JOB ->
The entries that follow must be given again exactly, with the pictures excluded.

Synthetic geometry scene data
=-=-=

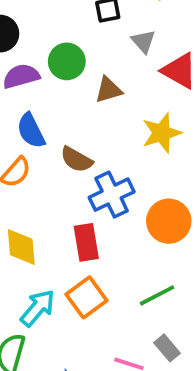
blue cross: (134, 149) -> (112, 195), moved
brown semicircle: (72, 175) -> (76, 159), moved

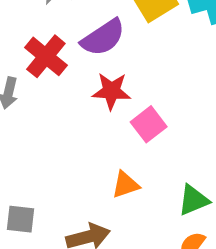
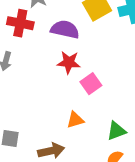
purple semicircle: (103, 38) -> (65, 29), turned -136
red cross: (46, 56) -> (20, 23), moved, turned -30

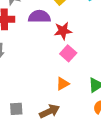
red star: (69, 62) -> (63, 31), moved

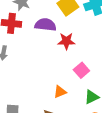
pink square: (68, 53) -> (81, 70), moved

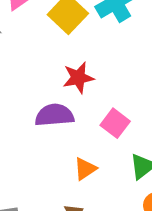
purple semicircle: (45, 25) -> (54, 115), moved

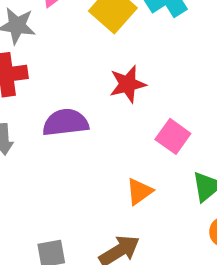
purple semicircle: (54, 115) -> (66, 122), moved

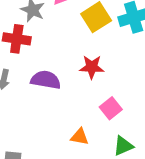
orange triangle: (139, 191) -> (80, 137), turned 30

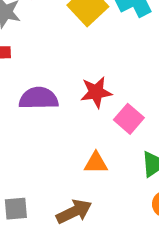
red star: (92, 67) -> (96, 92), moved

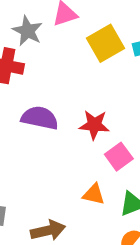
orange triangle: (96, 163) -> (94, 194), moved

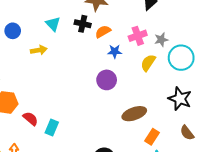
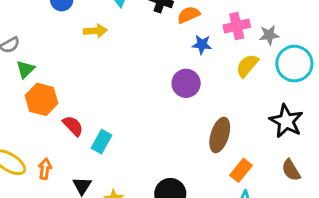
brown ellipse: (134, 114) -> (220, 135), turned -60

=-=-=

RESPONSE AREA ->
blue cross: (134, 149) -> (112, 195), moved
brown semicircle: (72, 175) -> (76, 159), moved

purple semicircle: (103, 38) -> (65, 29), turned -136
red cross: (46, 56) -> (20, 23), moved, turned -30

red star: (69, 62) -> (63, 31), moved

pink square: (68, 53) -> (81, 70), moved

purple semicircle: (45, 25) -> (54, 115), moved

purple semicircle: (54, 115) -> (66, 122), moved

orange triangle: (139, 191) -> (80, 137), turned 30

red star: (92, 67) -> (96, 92), moved

orange triangle: (96, 163) -> (94, 194), moved

brown ellipse: (134, 114) -> (220, 135), turned -60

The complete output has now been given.